▶ **Prompt**
In the data that follows, every line containing the word "left" should be returned.

▶ **Given data**
________
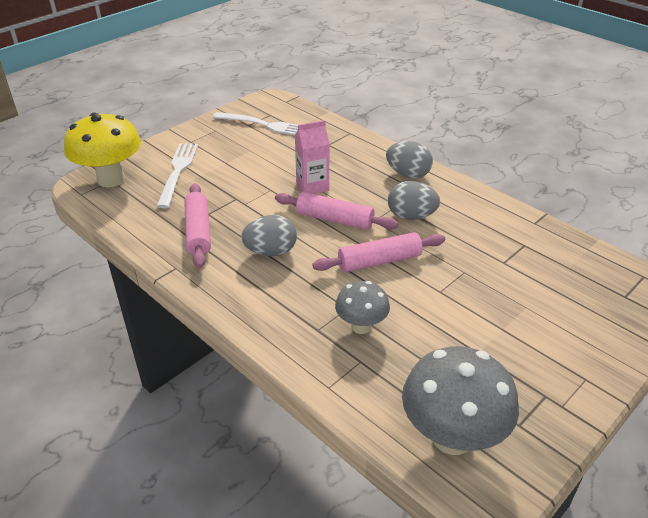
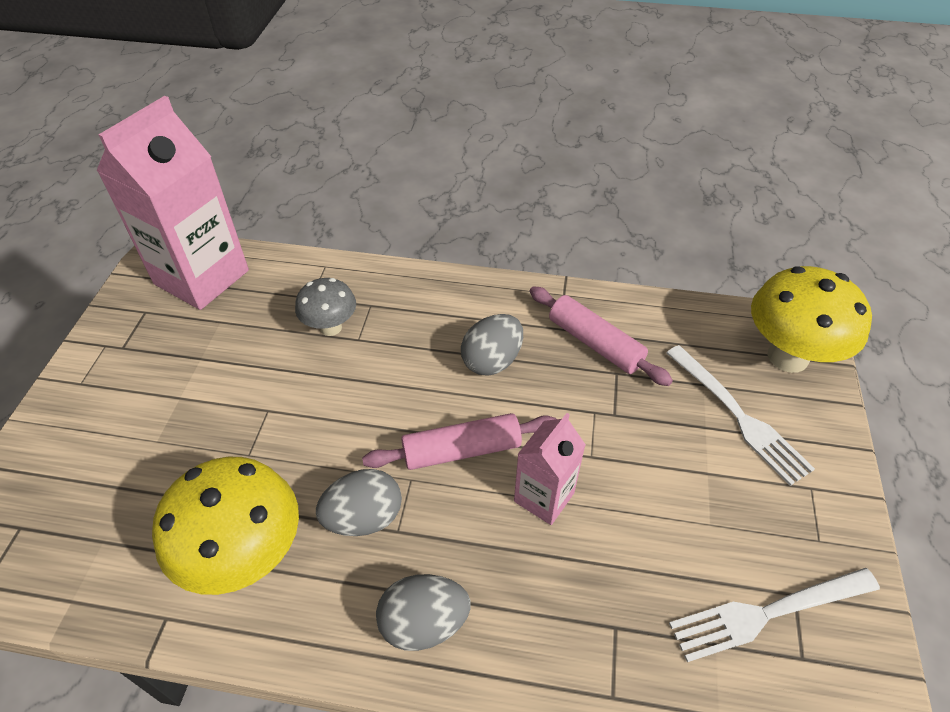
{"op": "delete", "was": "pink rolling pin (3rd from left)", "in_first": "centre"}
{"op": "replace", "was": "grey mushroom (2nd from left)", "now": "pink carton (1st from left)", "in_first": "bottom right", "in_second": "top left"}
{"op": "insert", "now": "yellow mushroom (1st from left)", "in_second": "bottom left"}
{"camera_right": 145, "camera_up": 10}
________
▶ **Written response**
{"op": "delete", "was": "pink rolling pin (3rd from left)", "in_first": "centre"}
{"op": "replace", "was": "grey mushroom (2nd from left)", "now": "pink carton (1st from left)", "in_first": "bottom right", "in_second": "top left"}
{"op": "insert", "now": "yellow mushroom (1st from left)", "in_second": "bottom left"}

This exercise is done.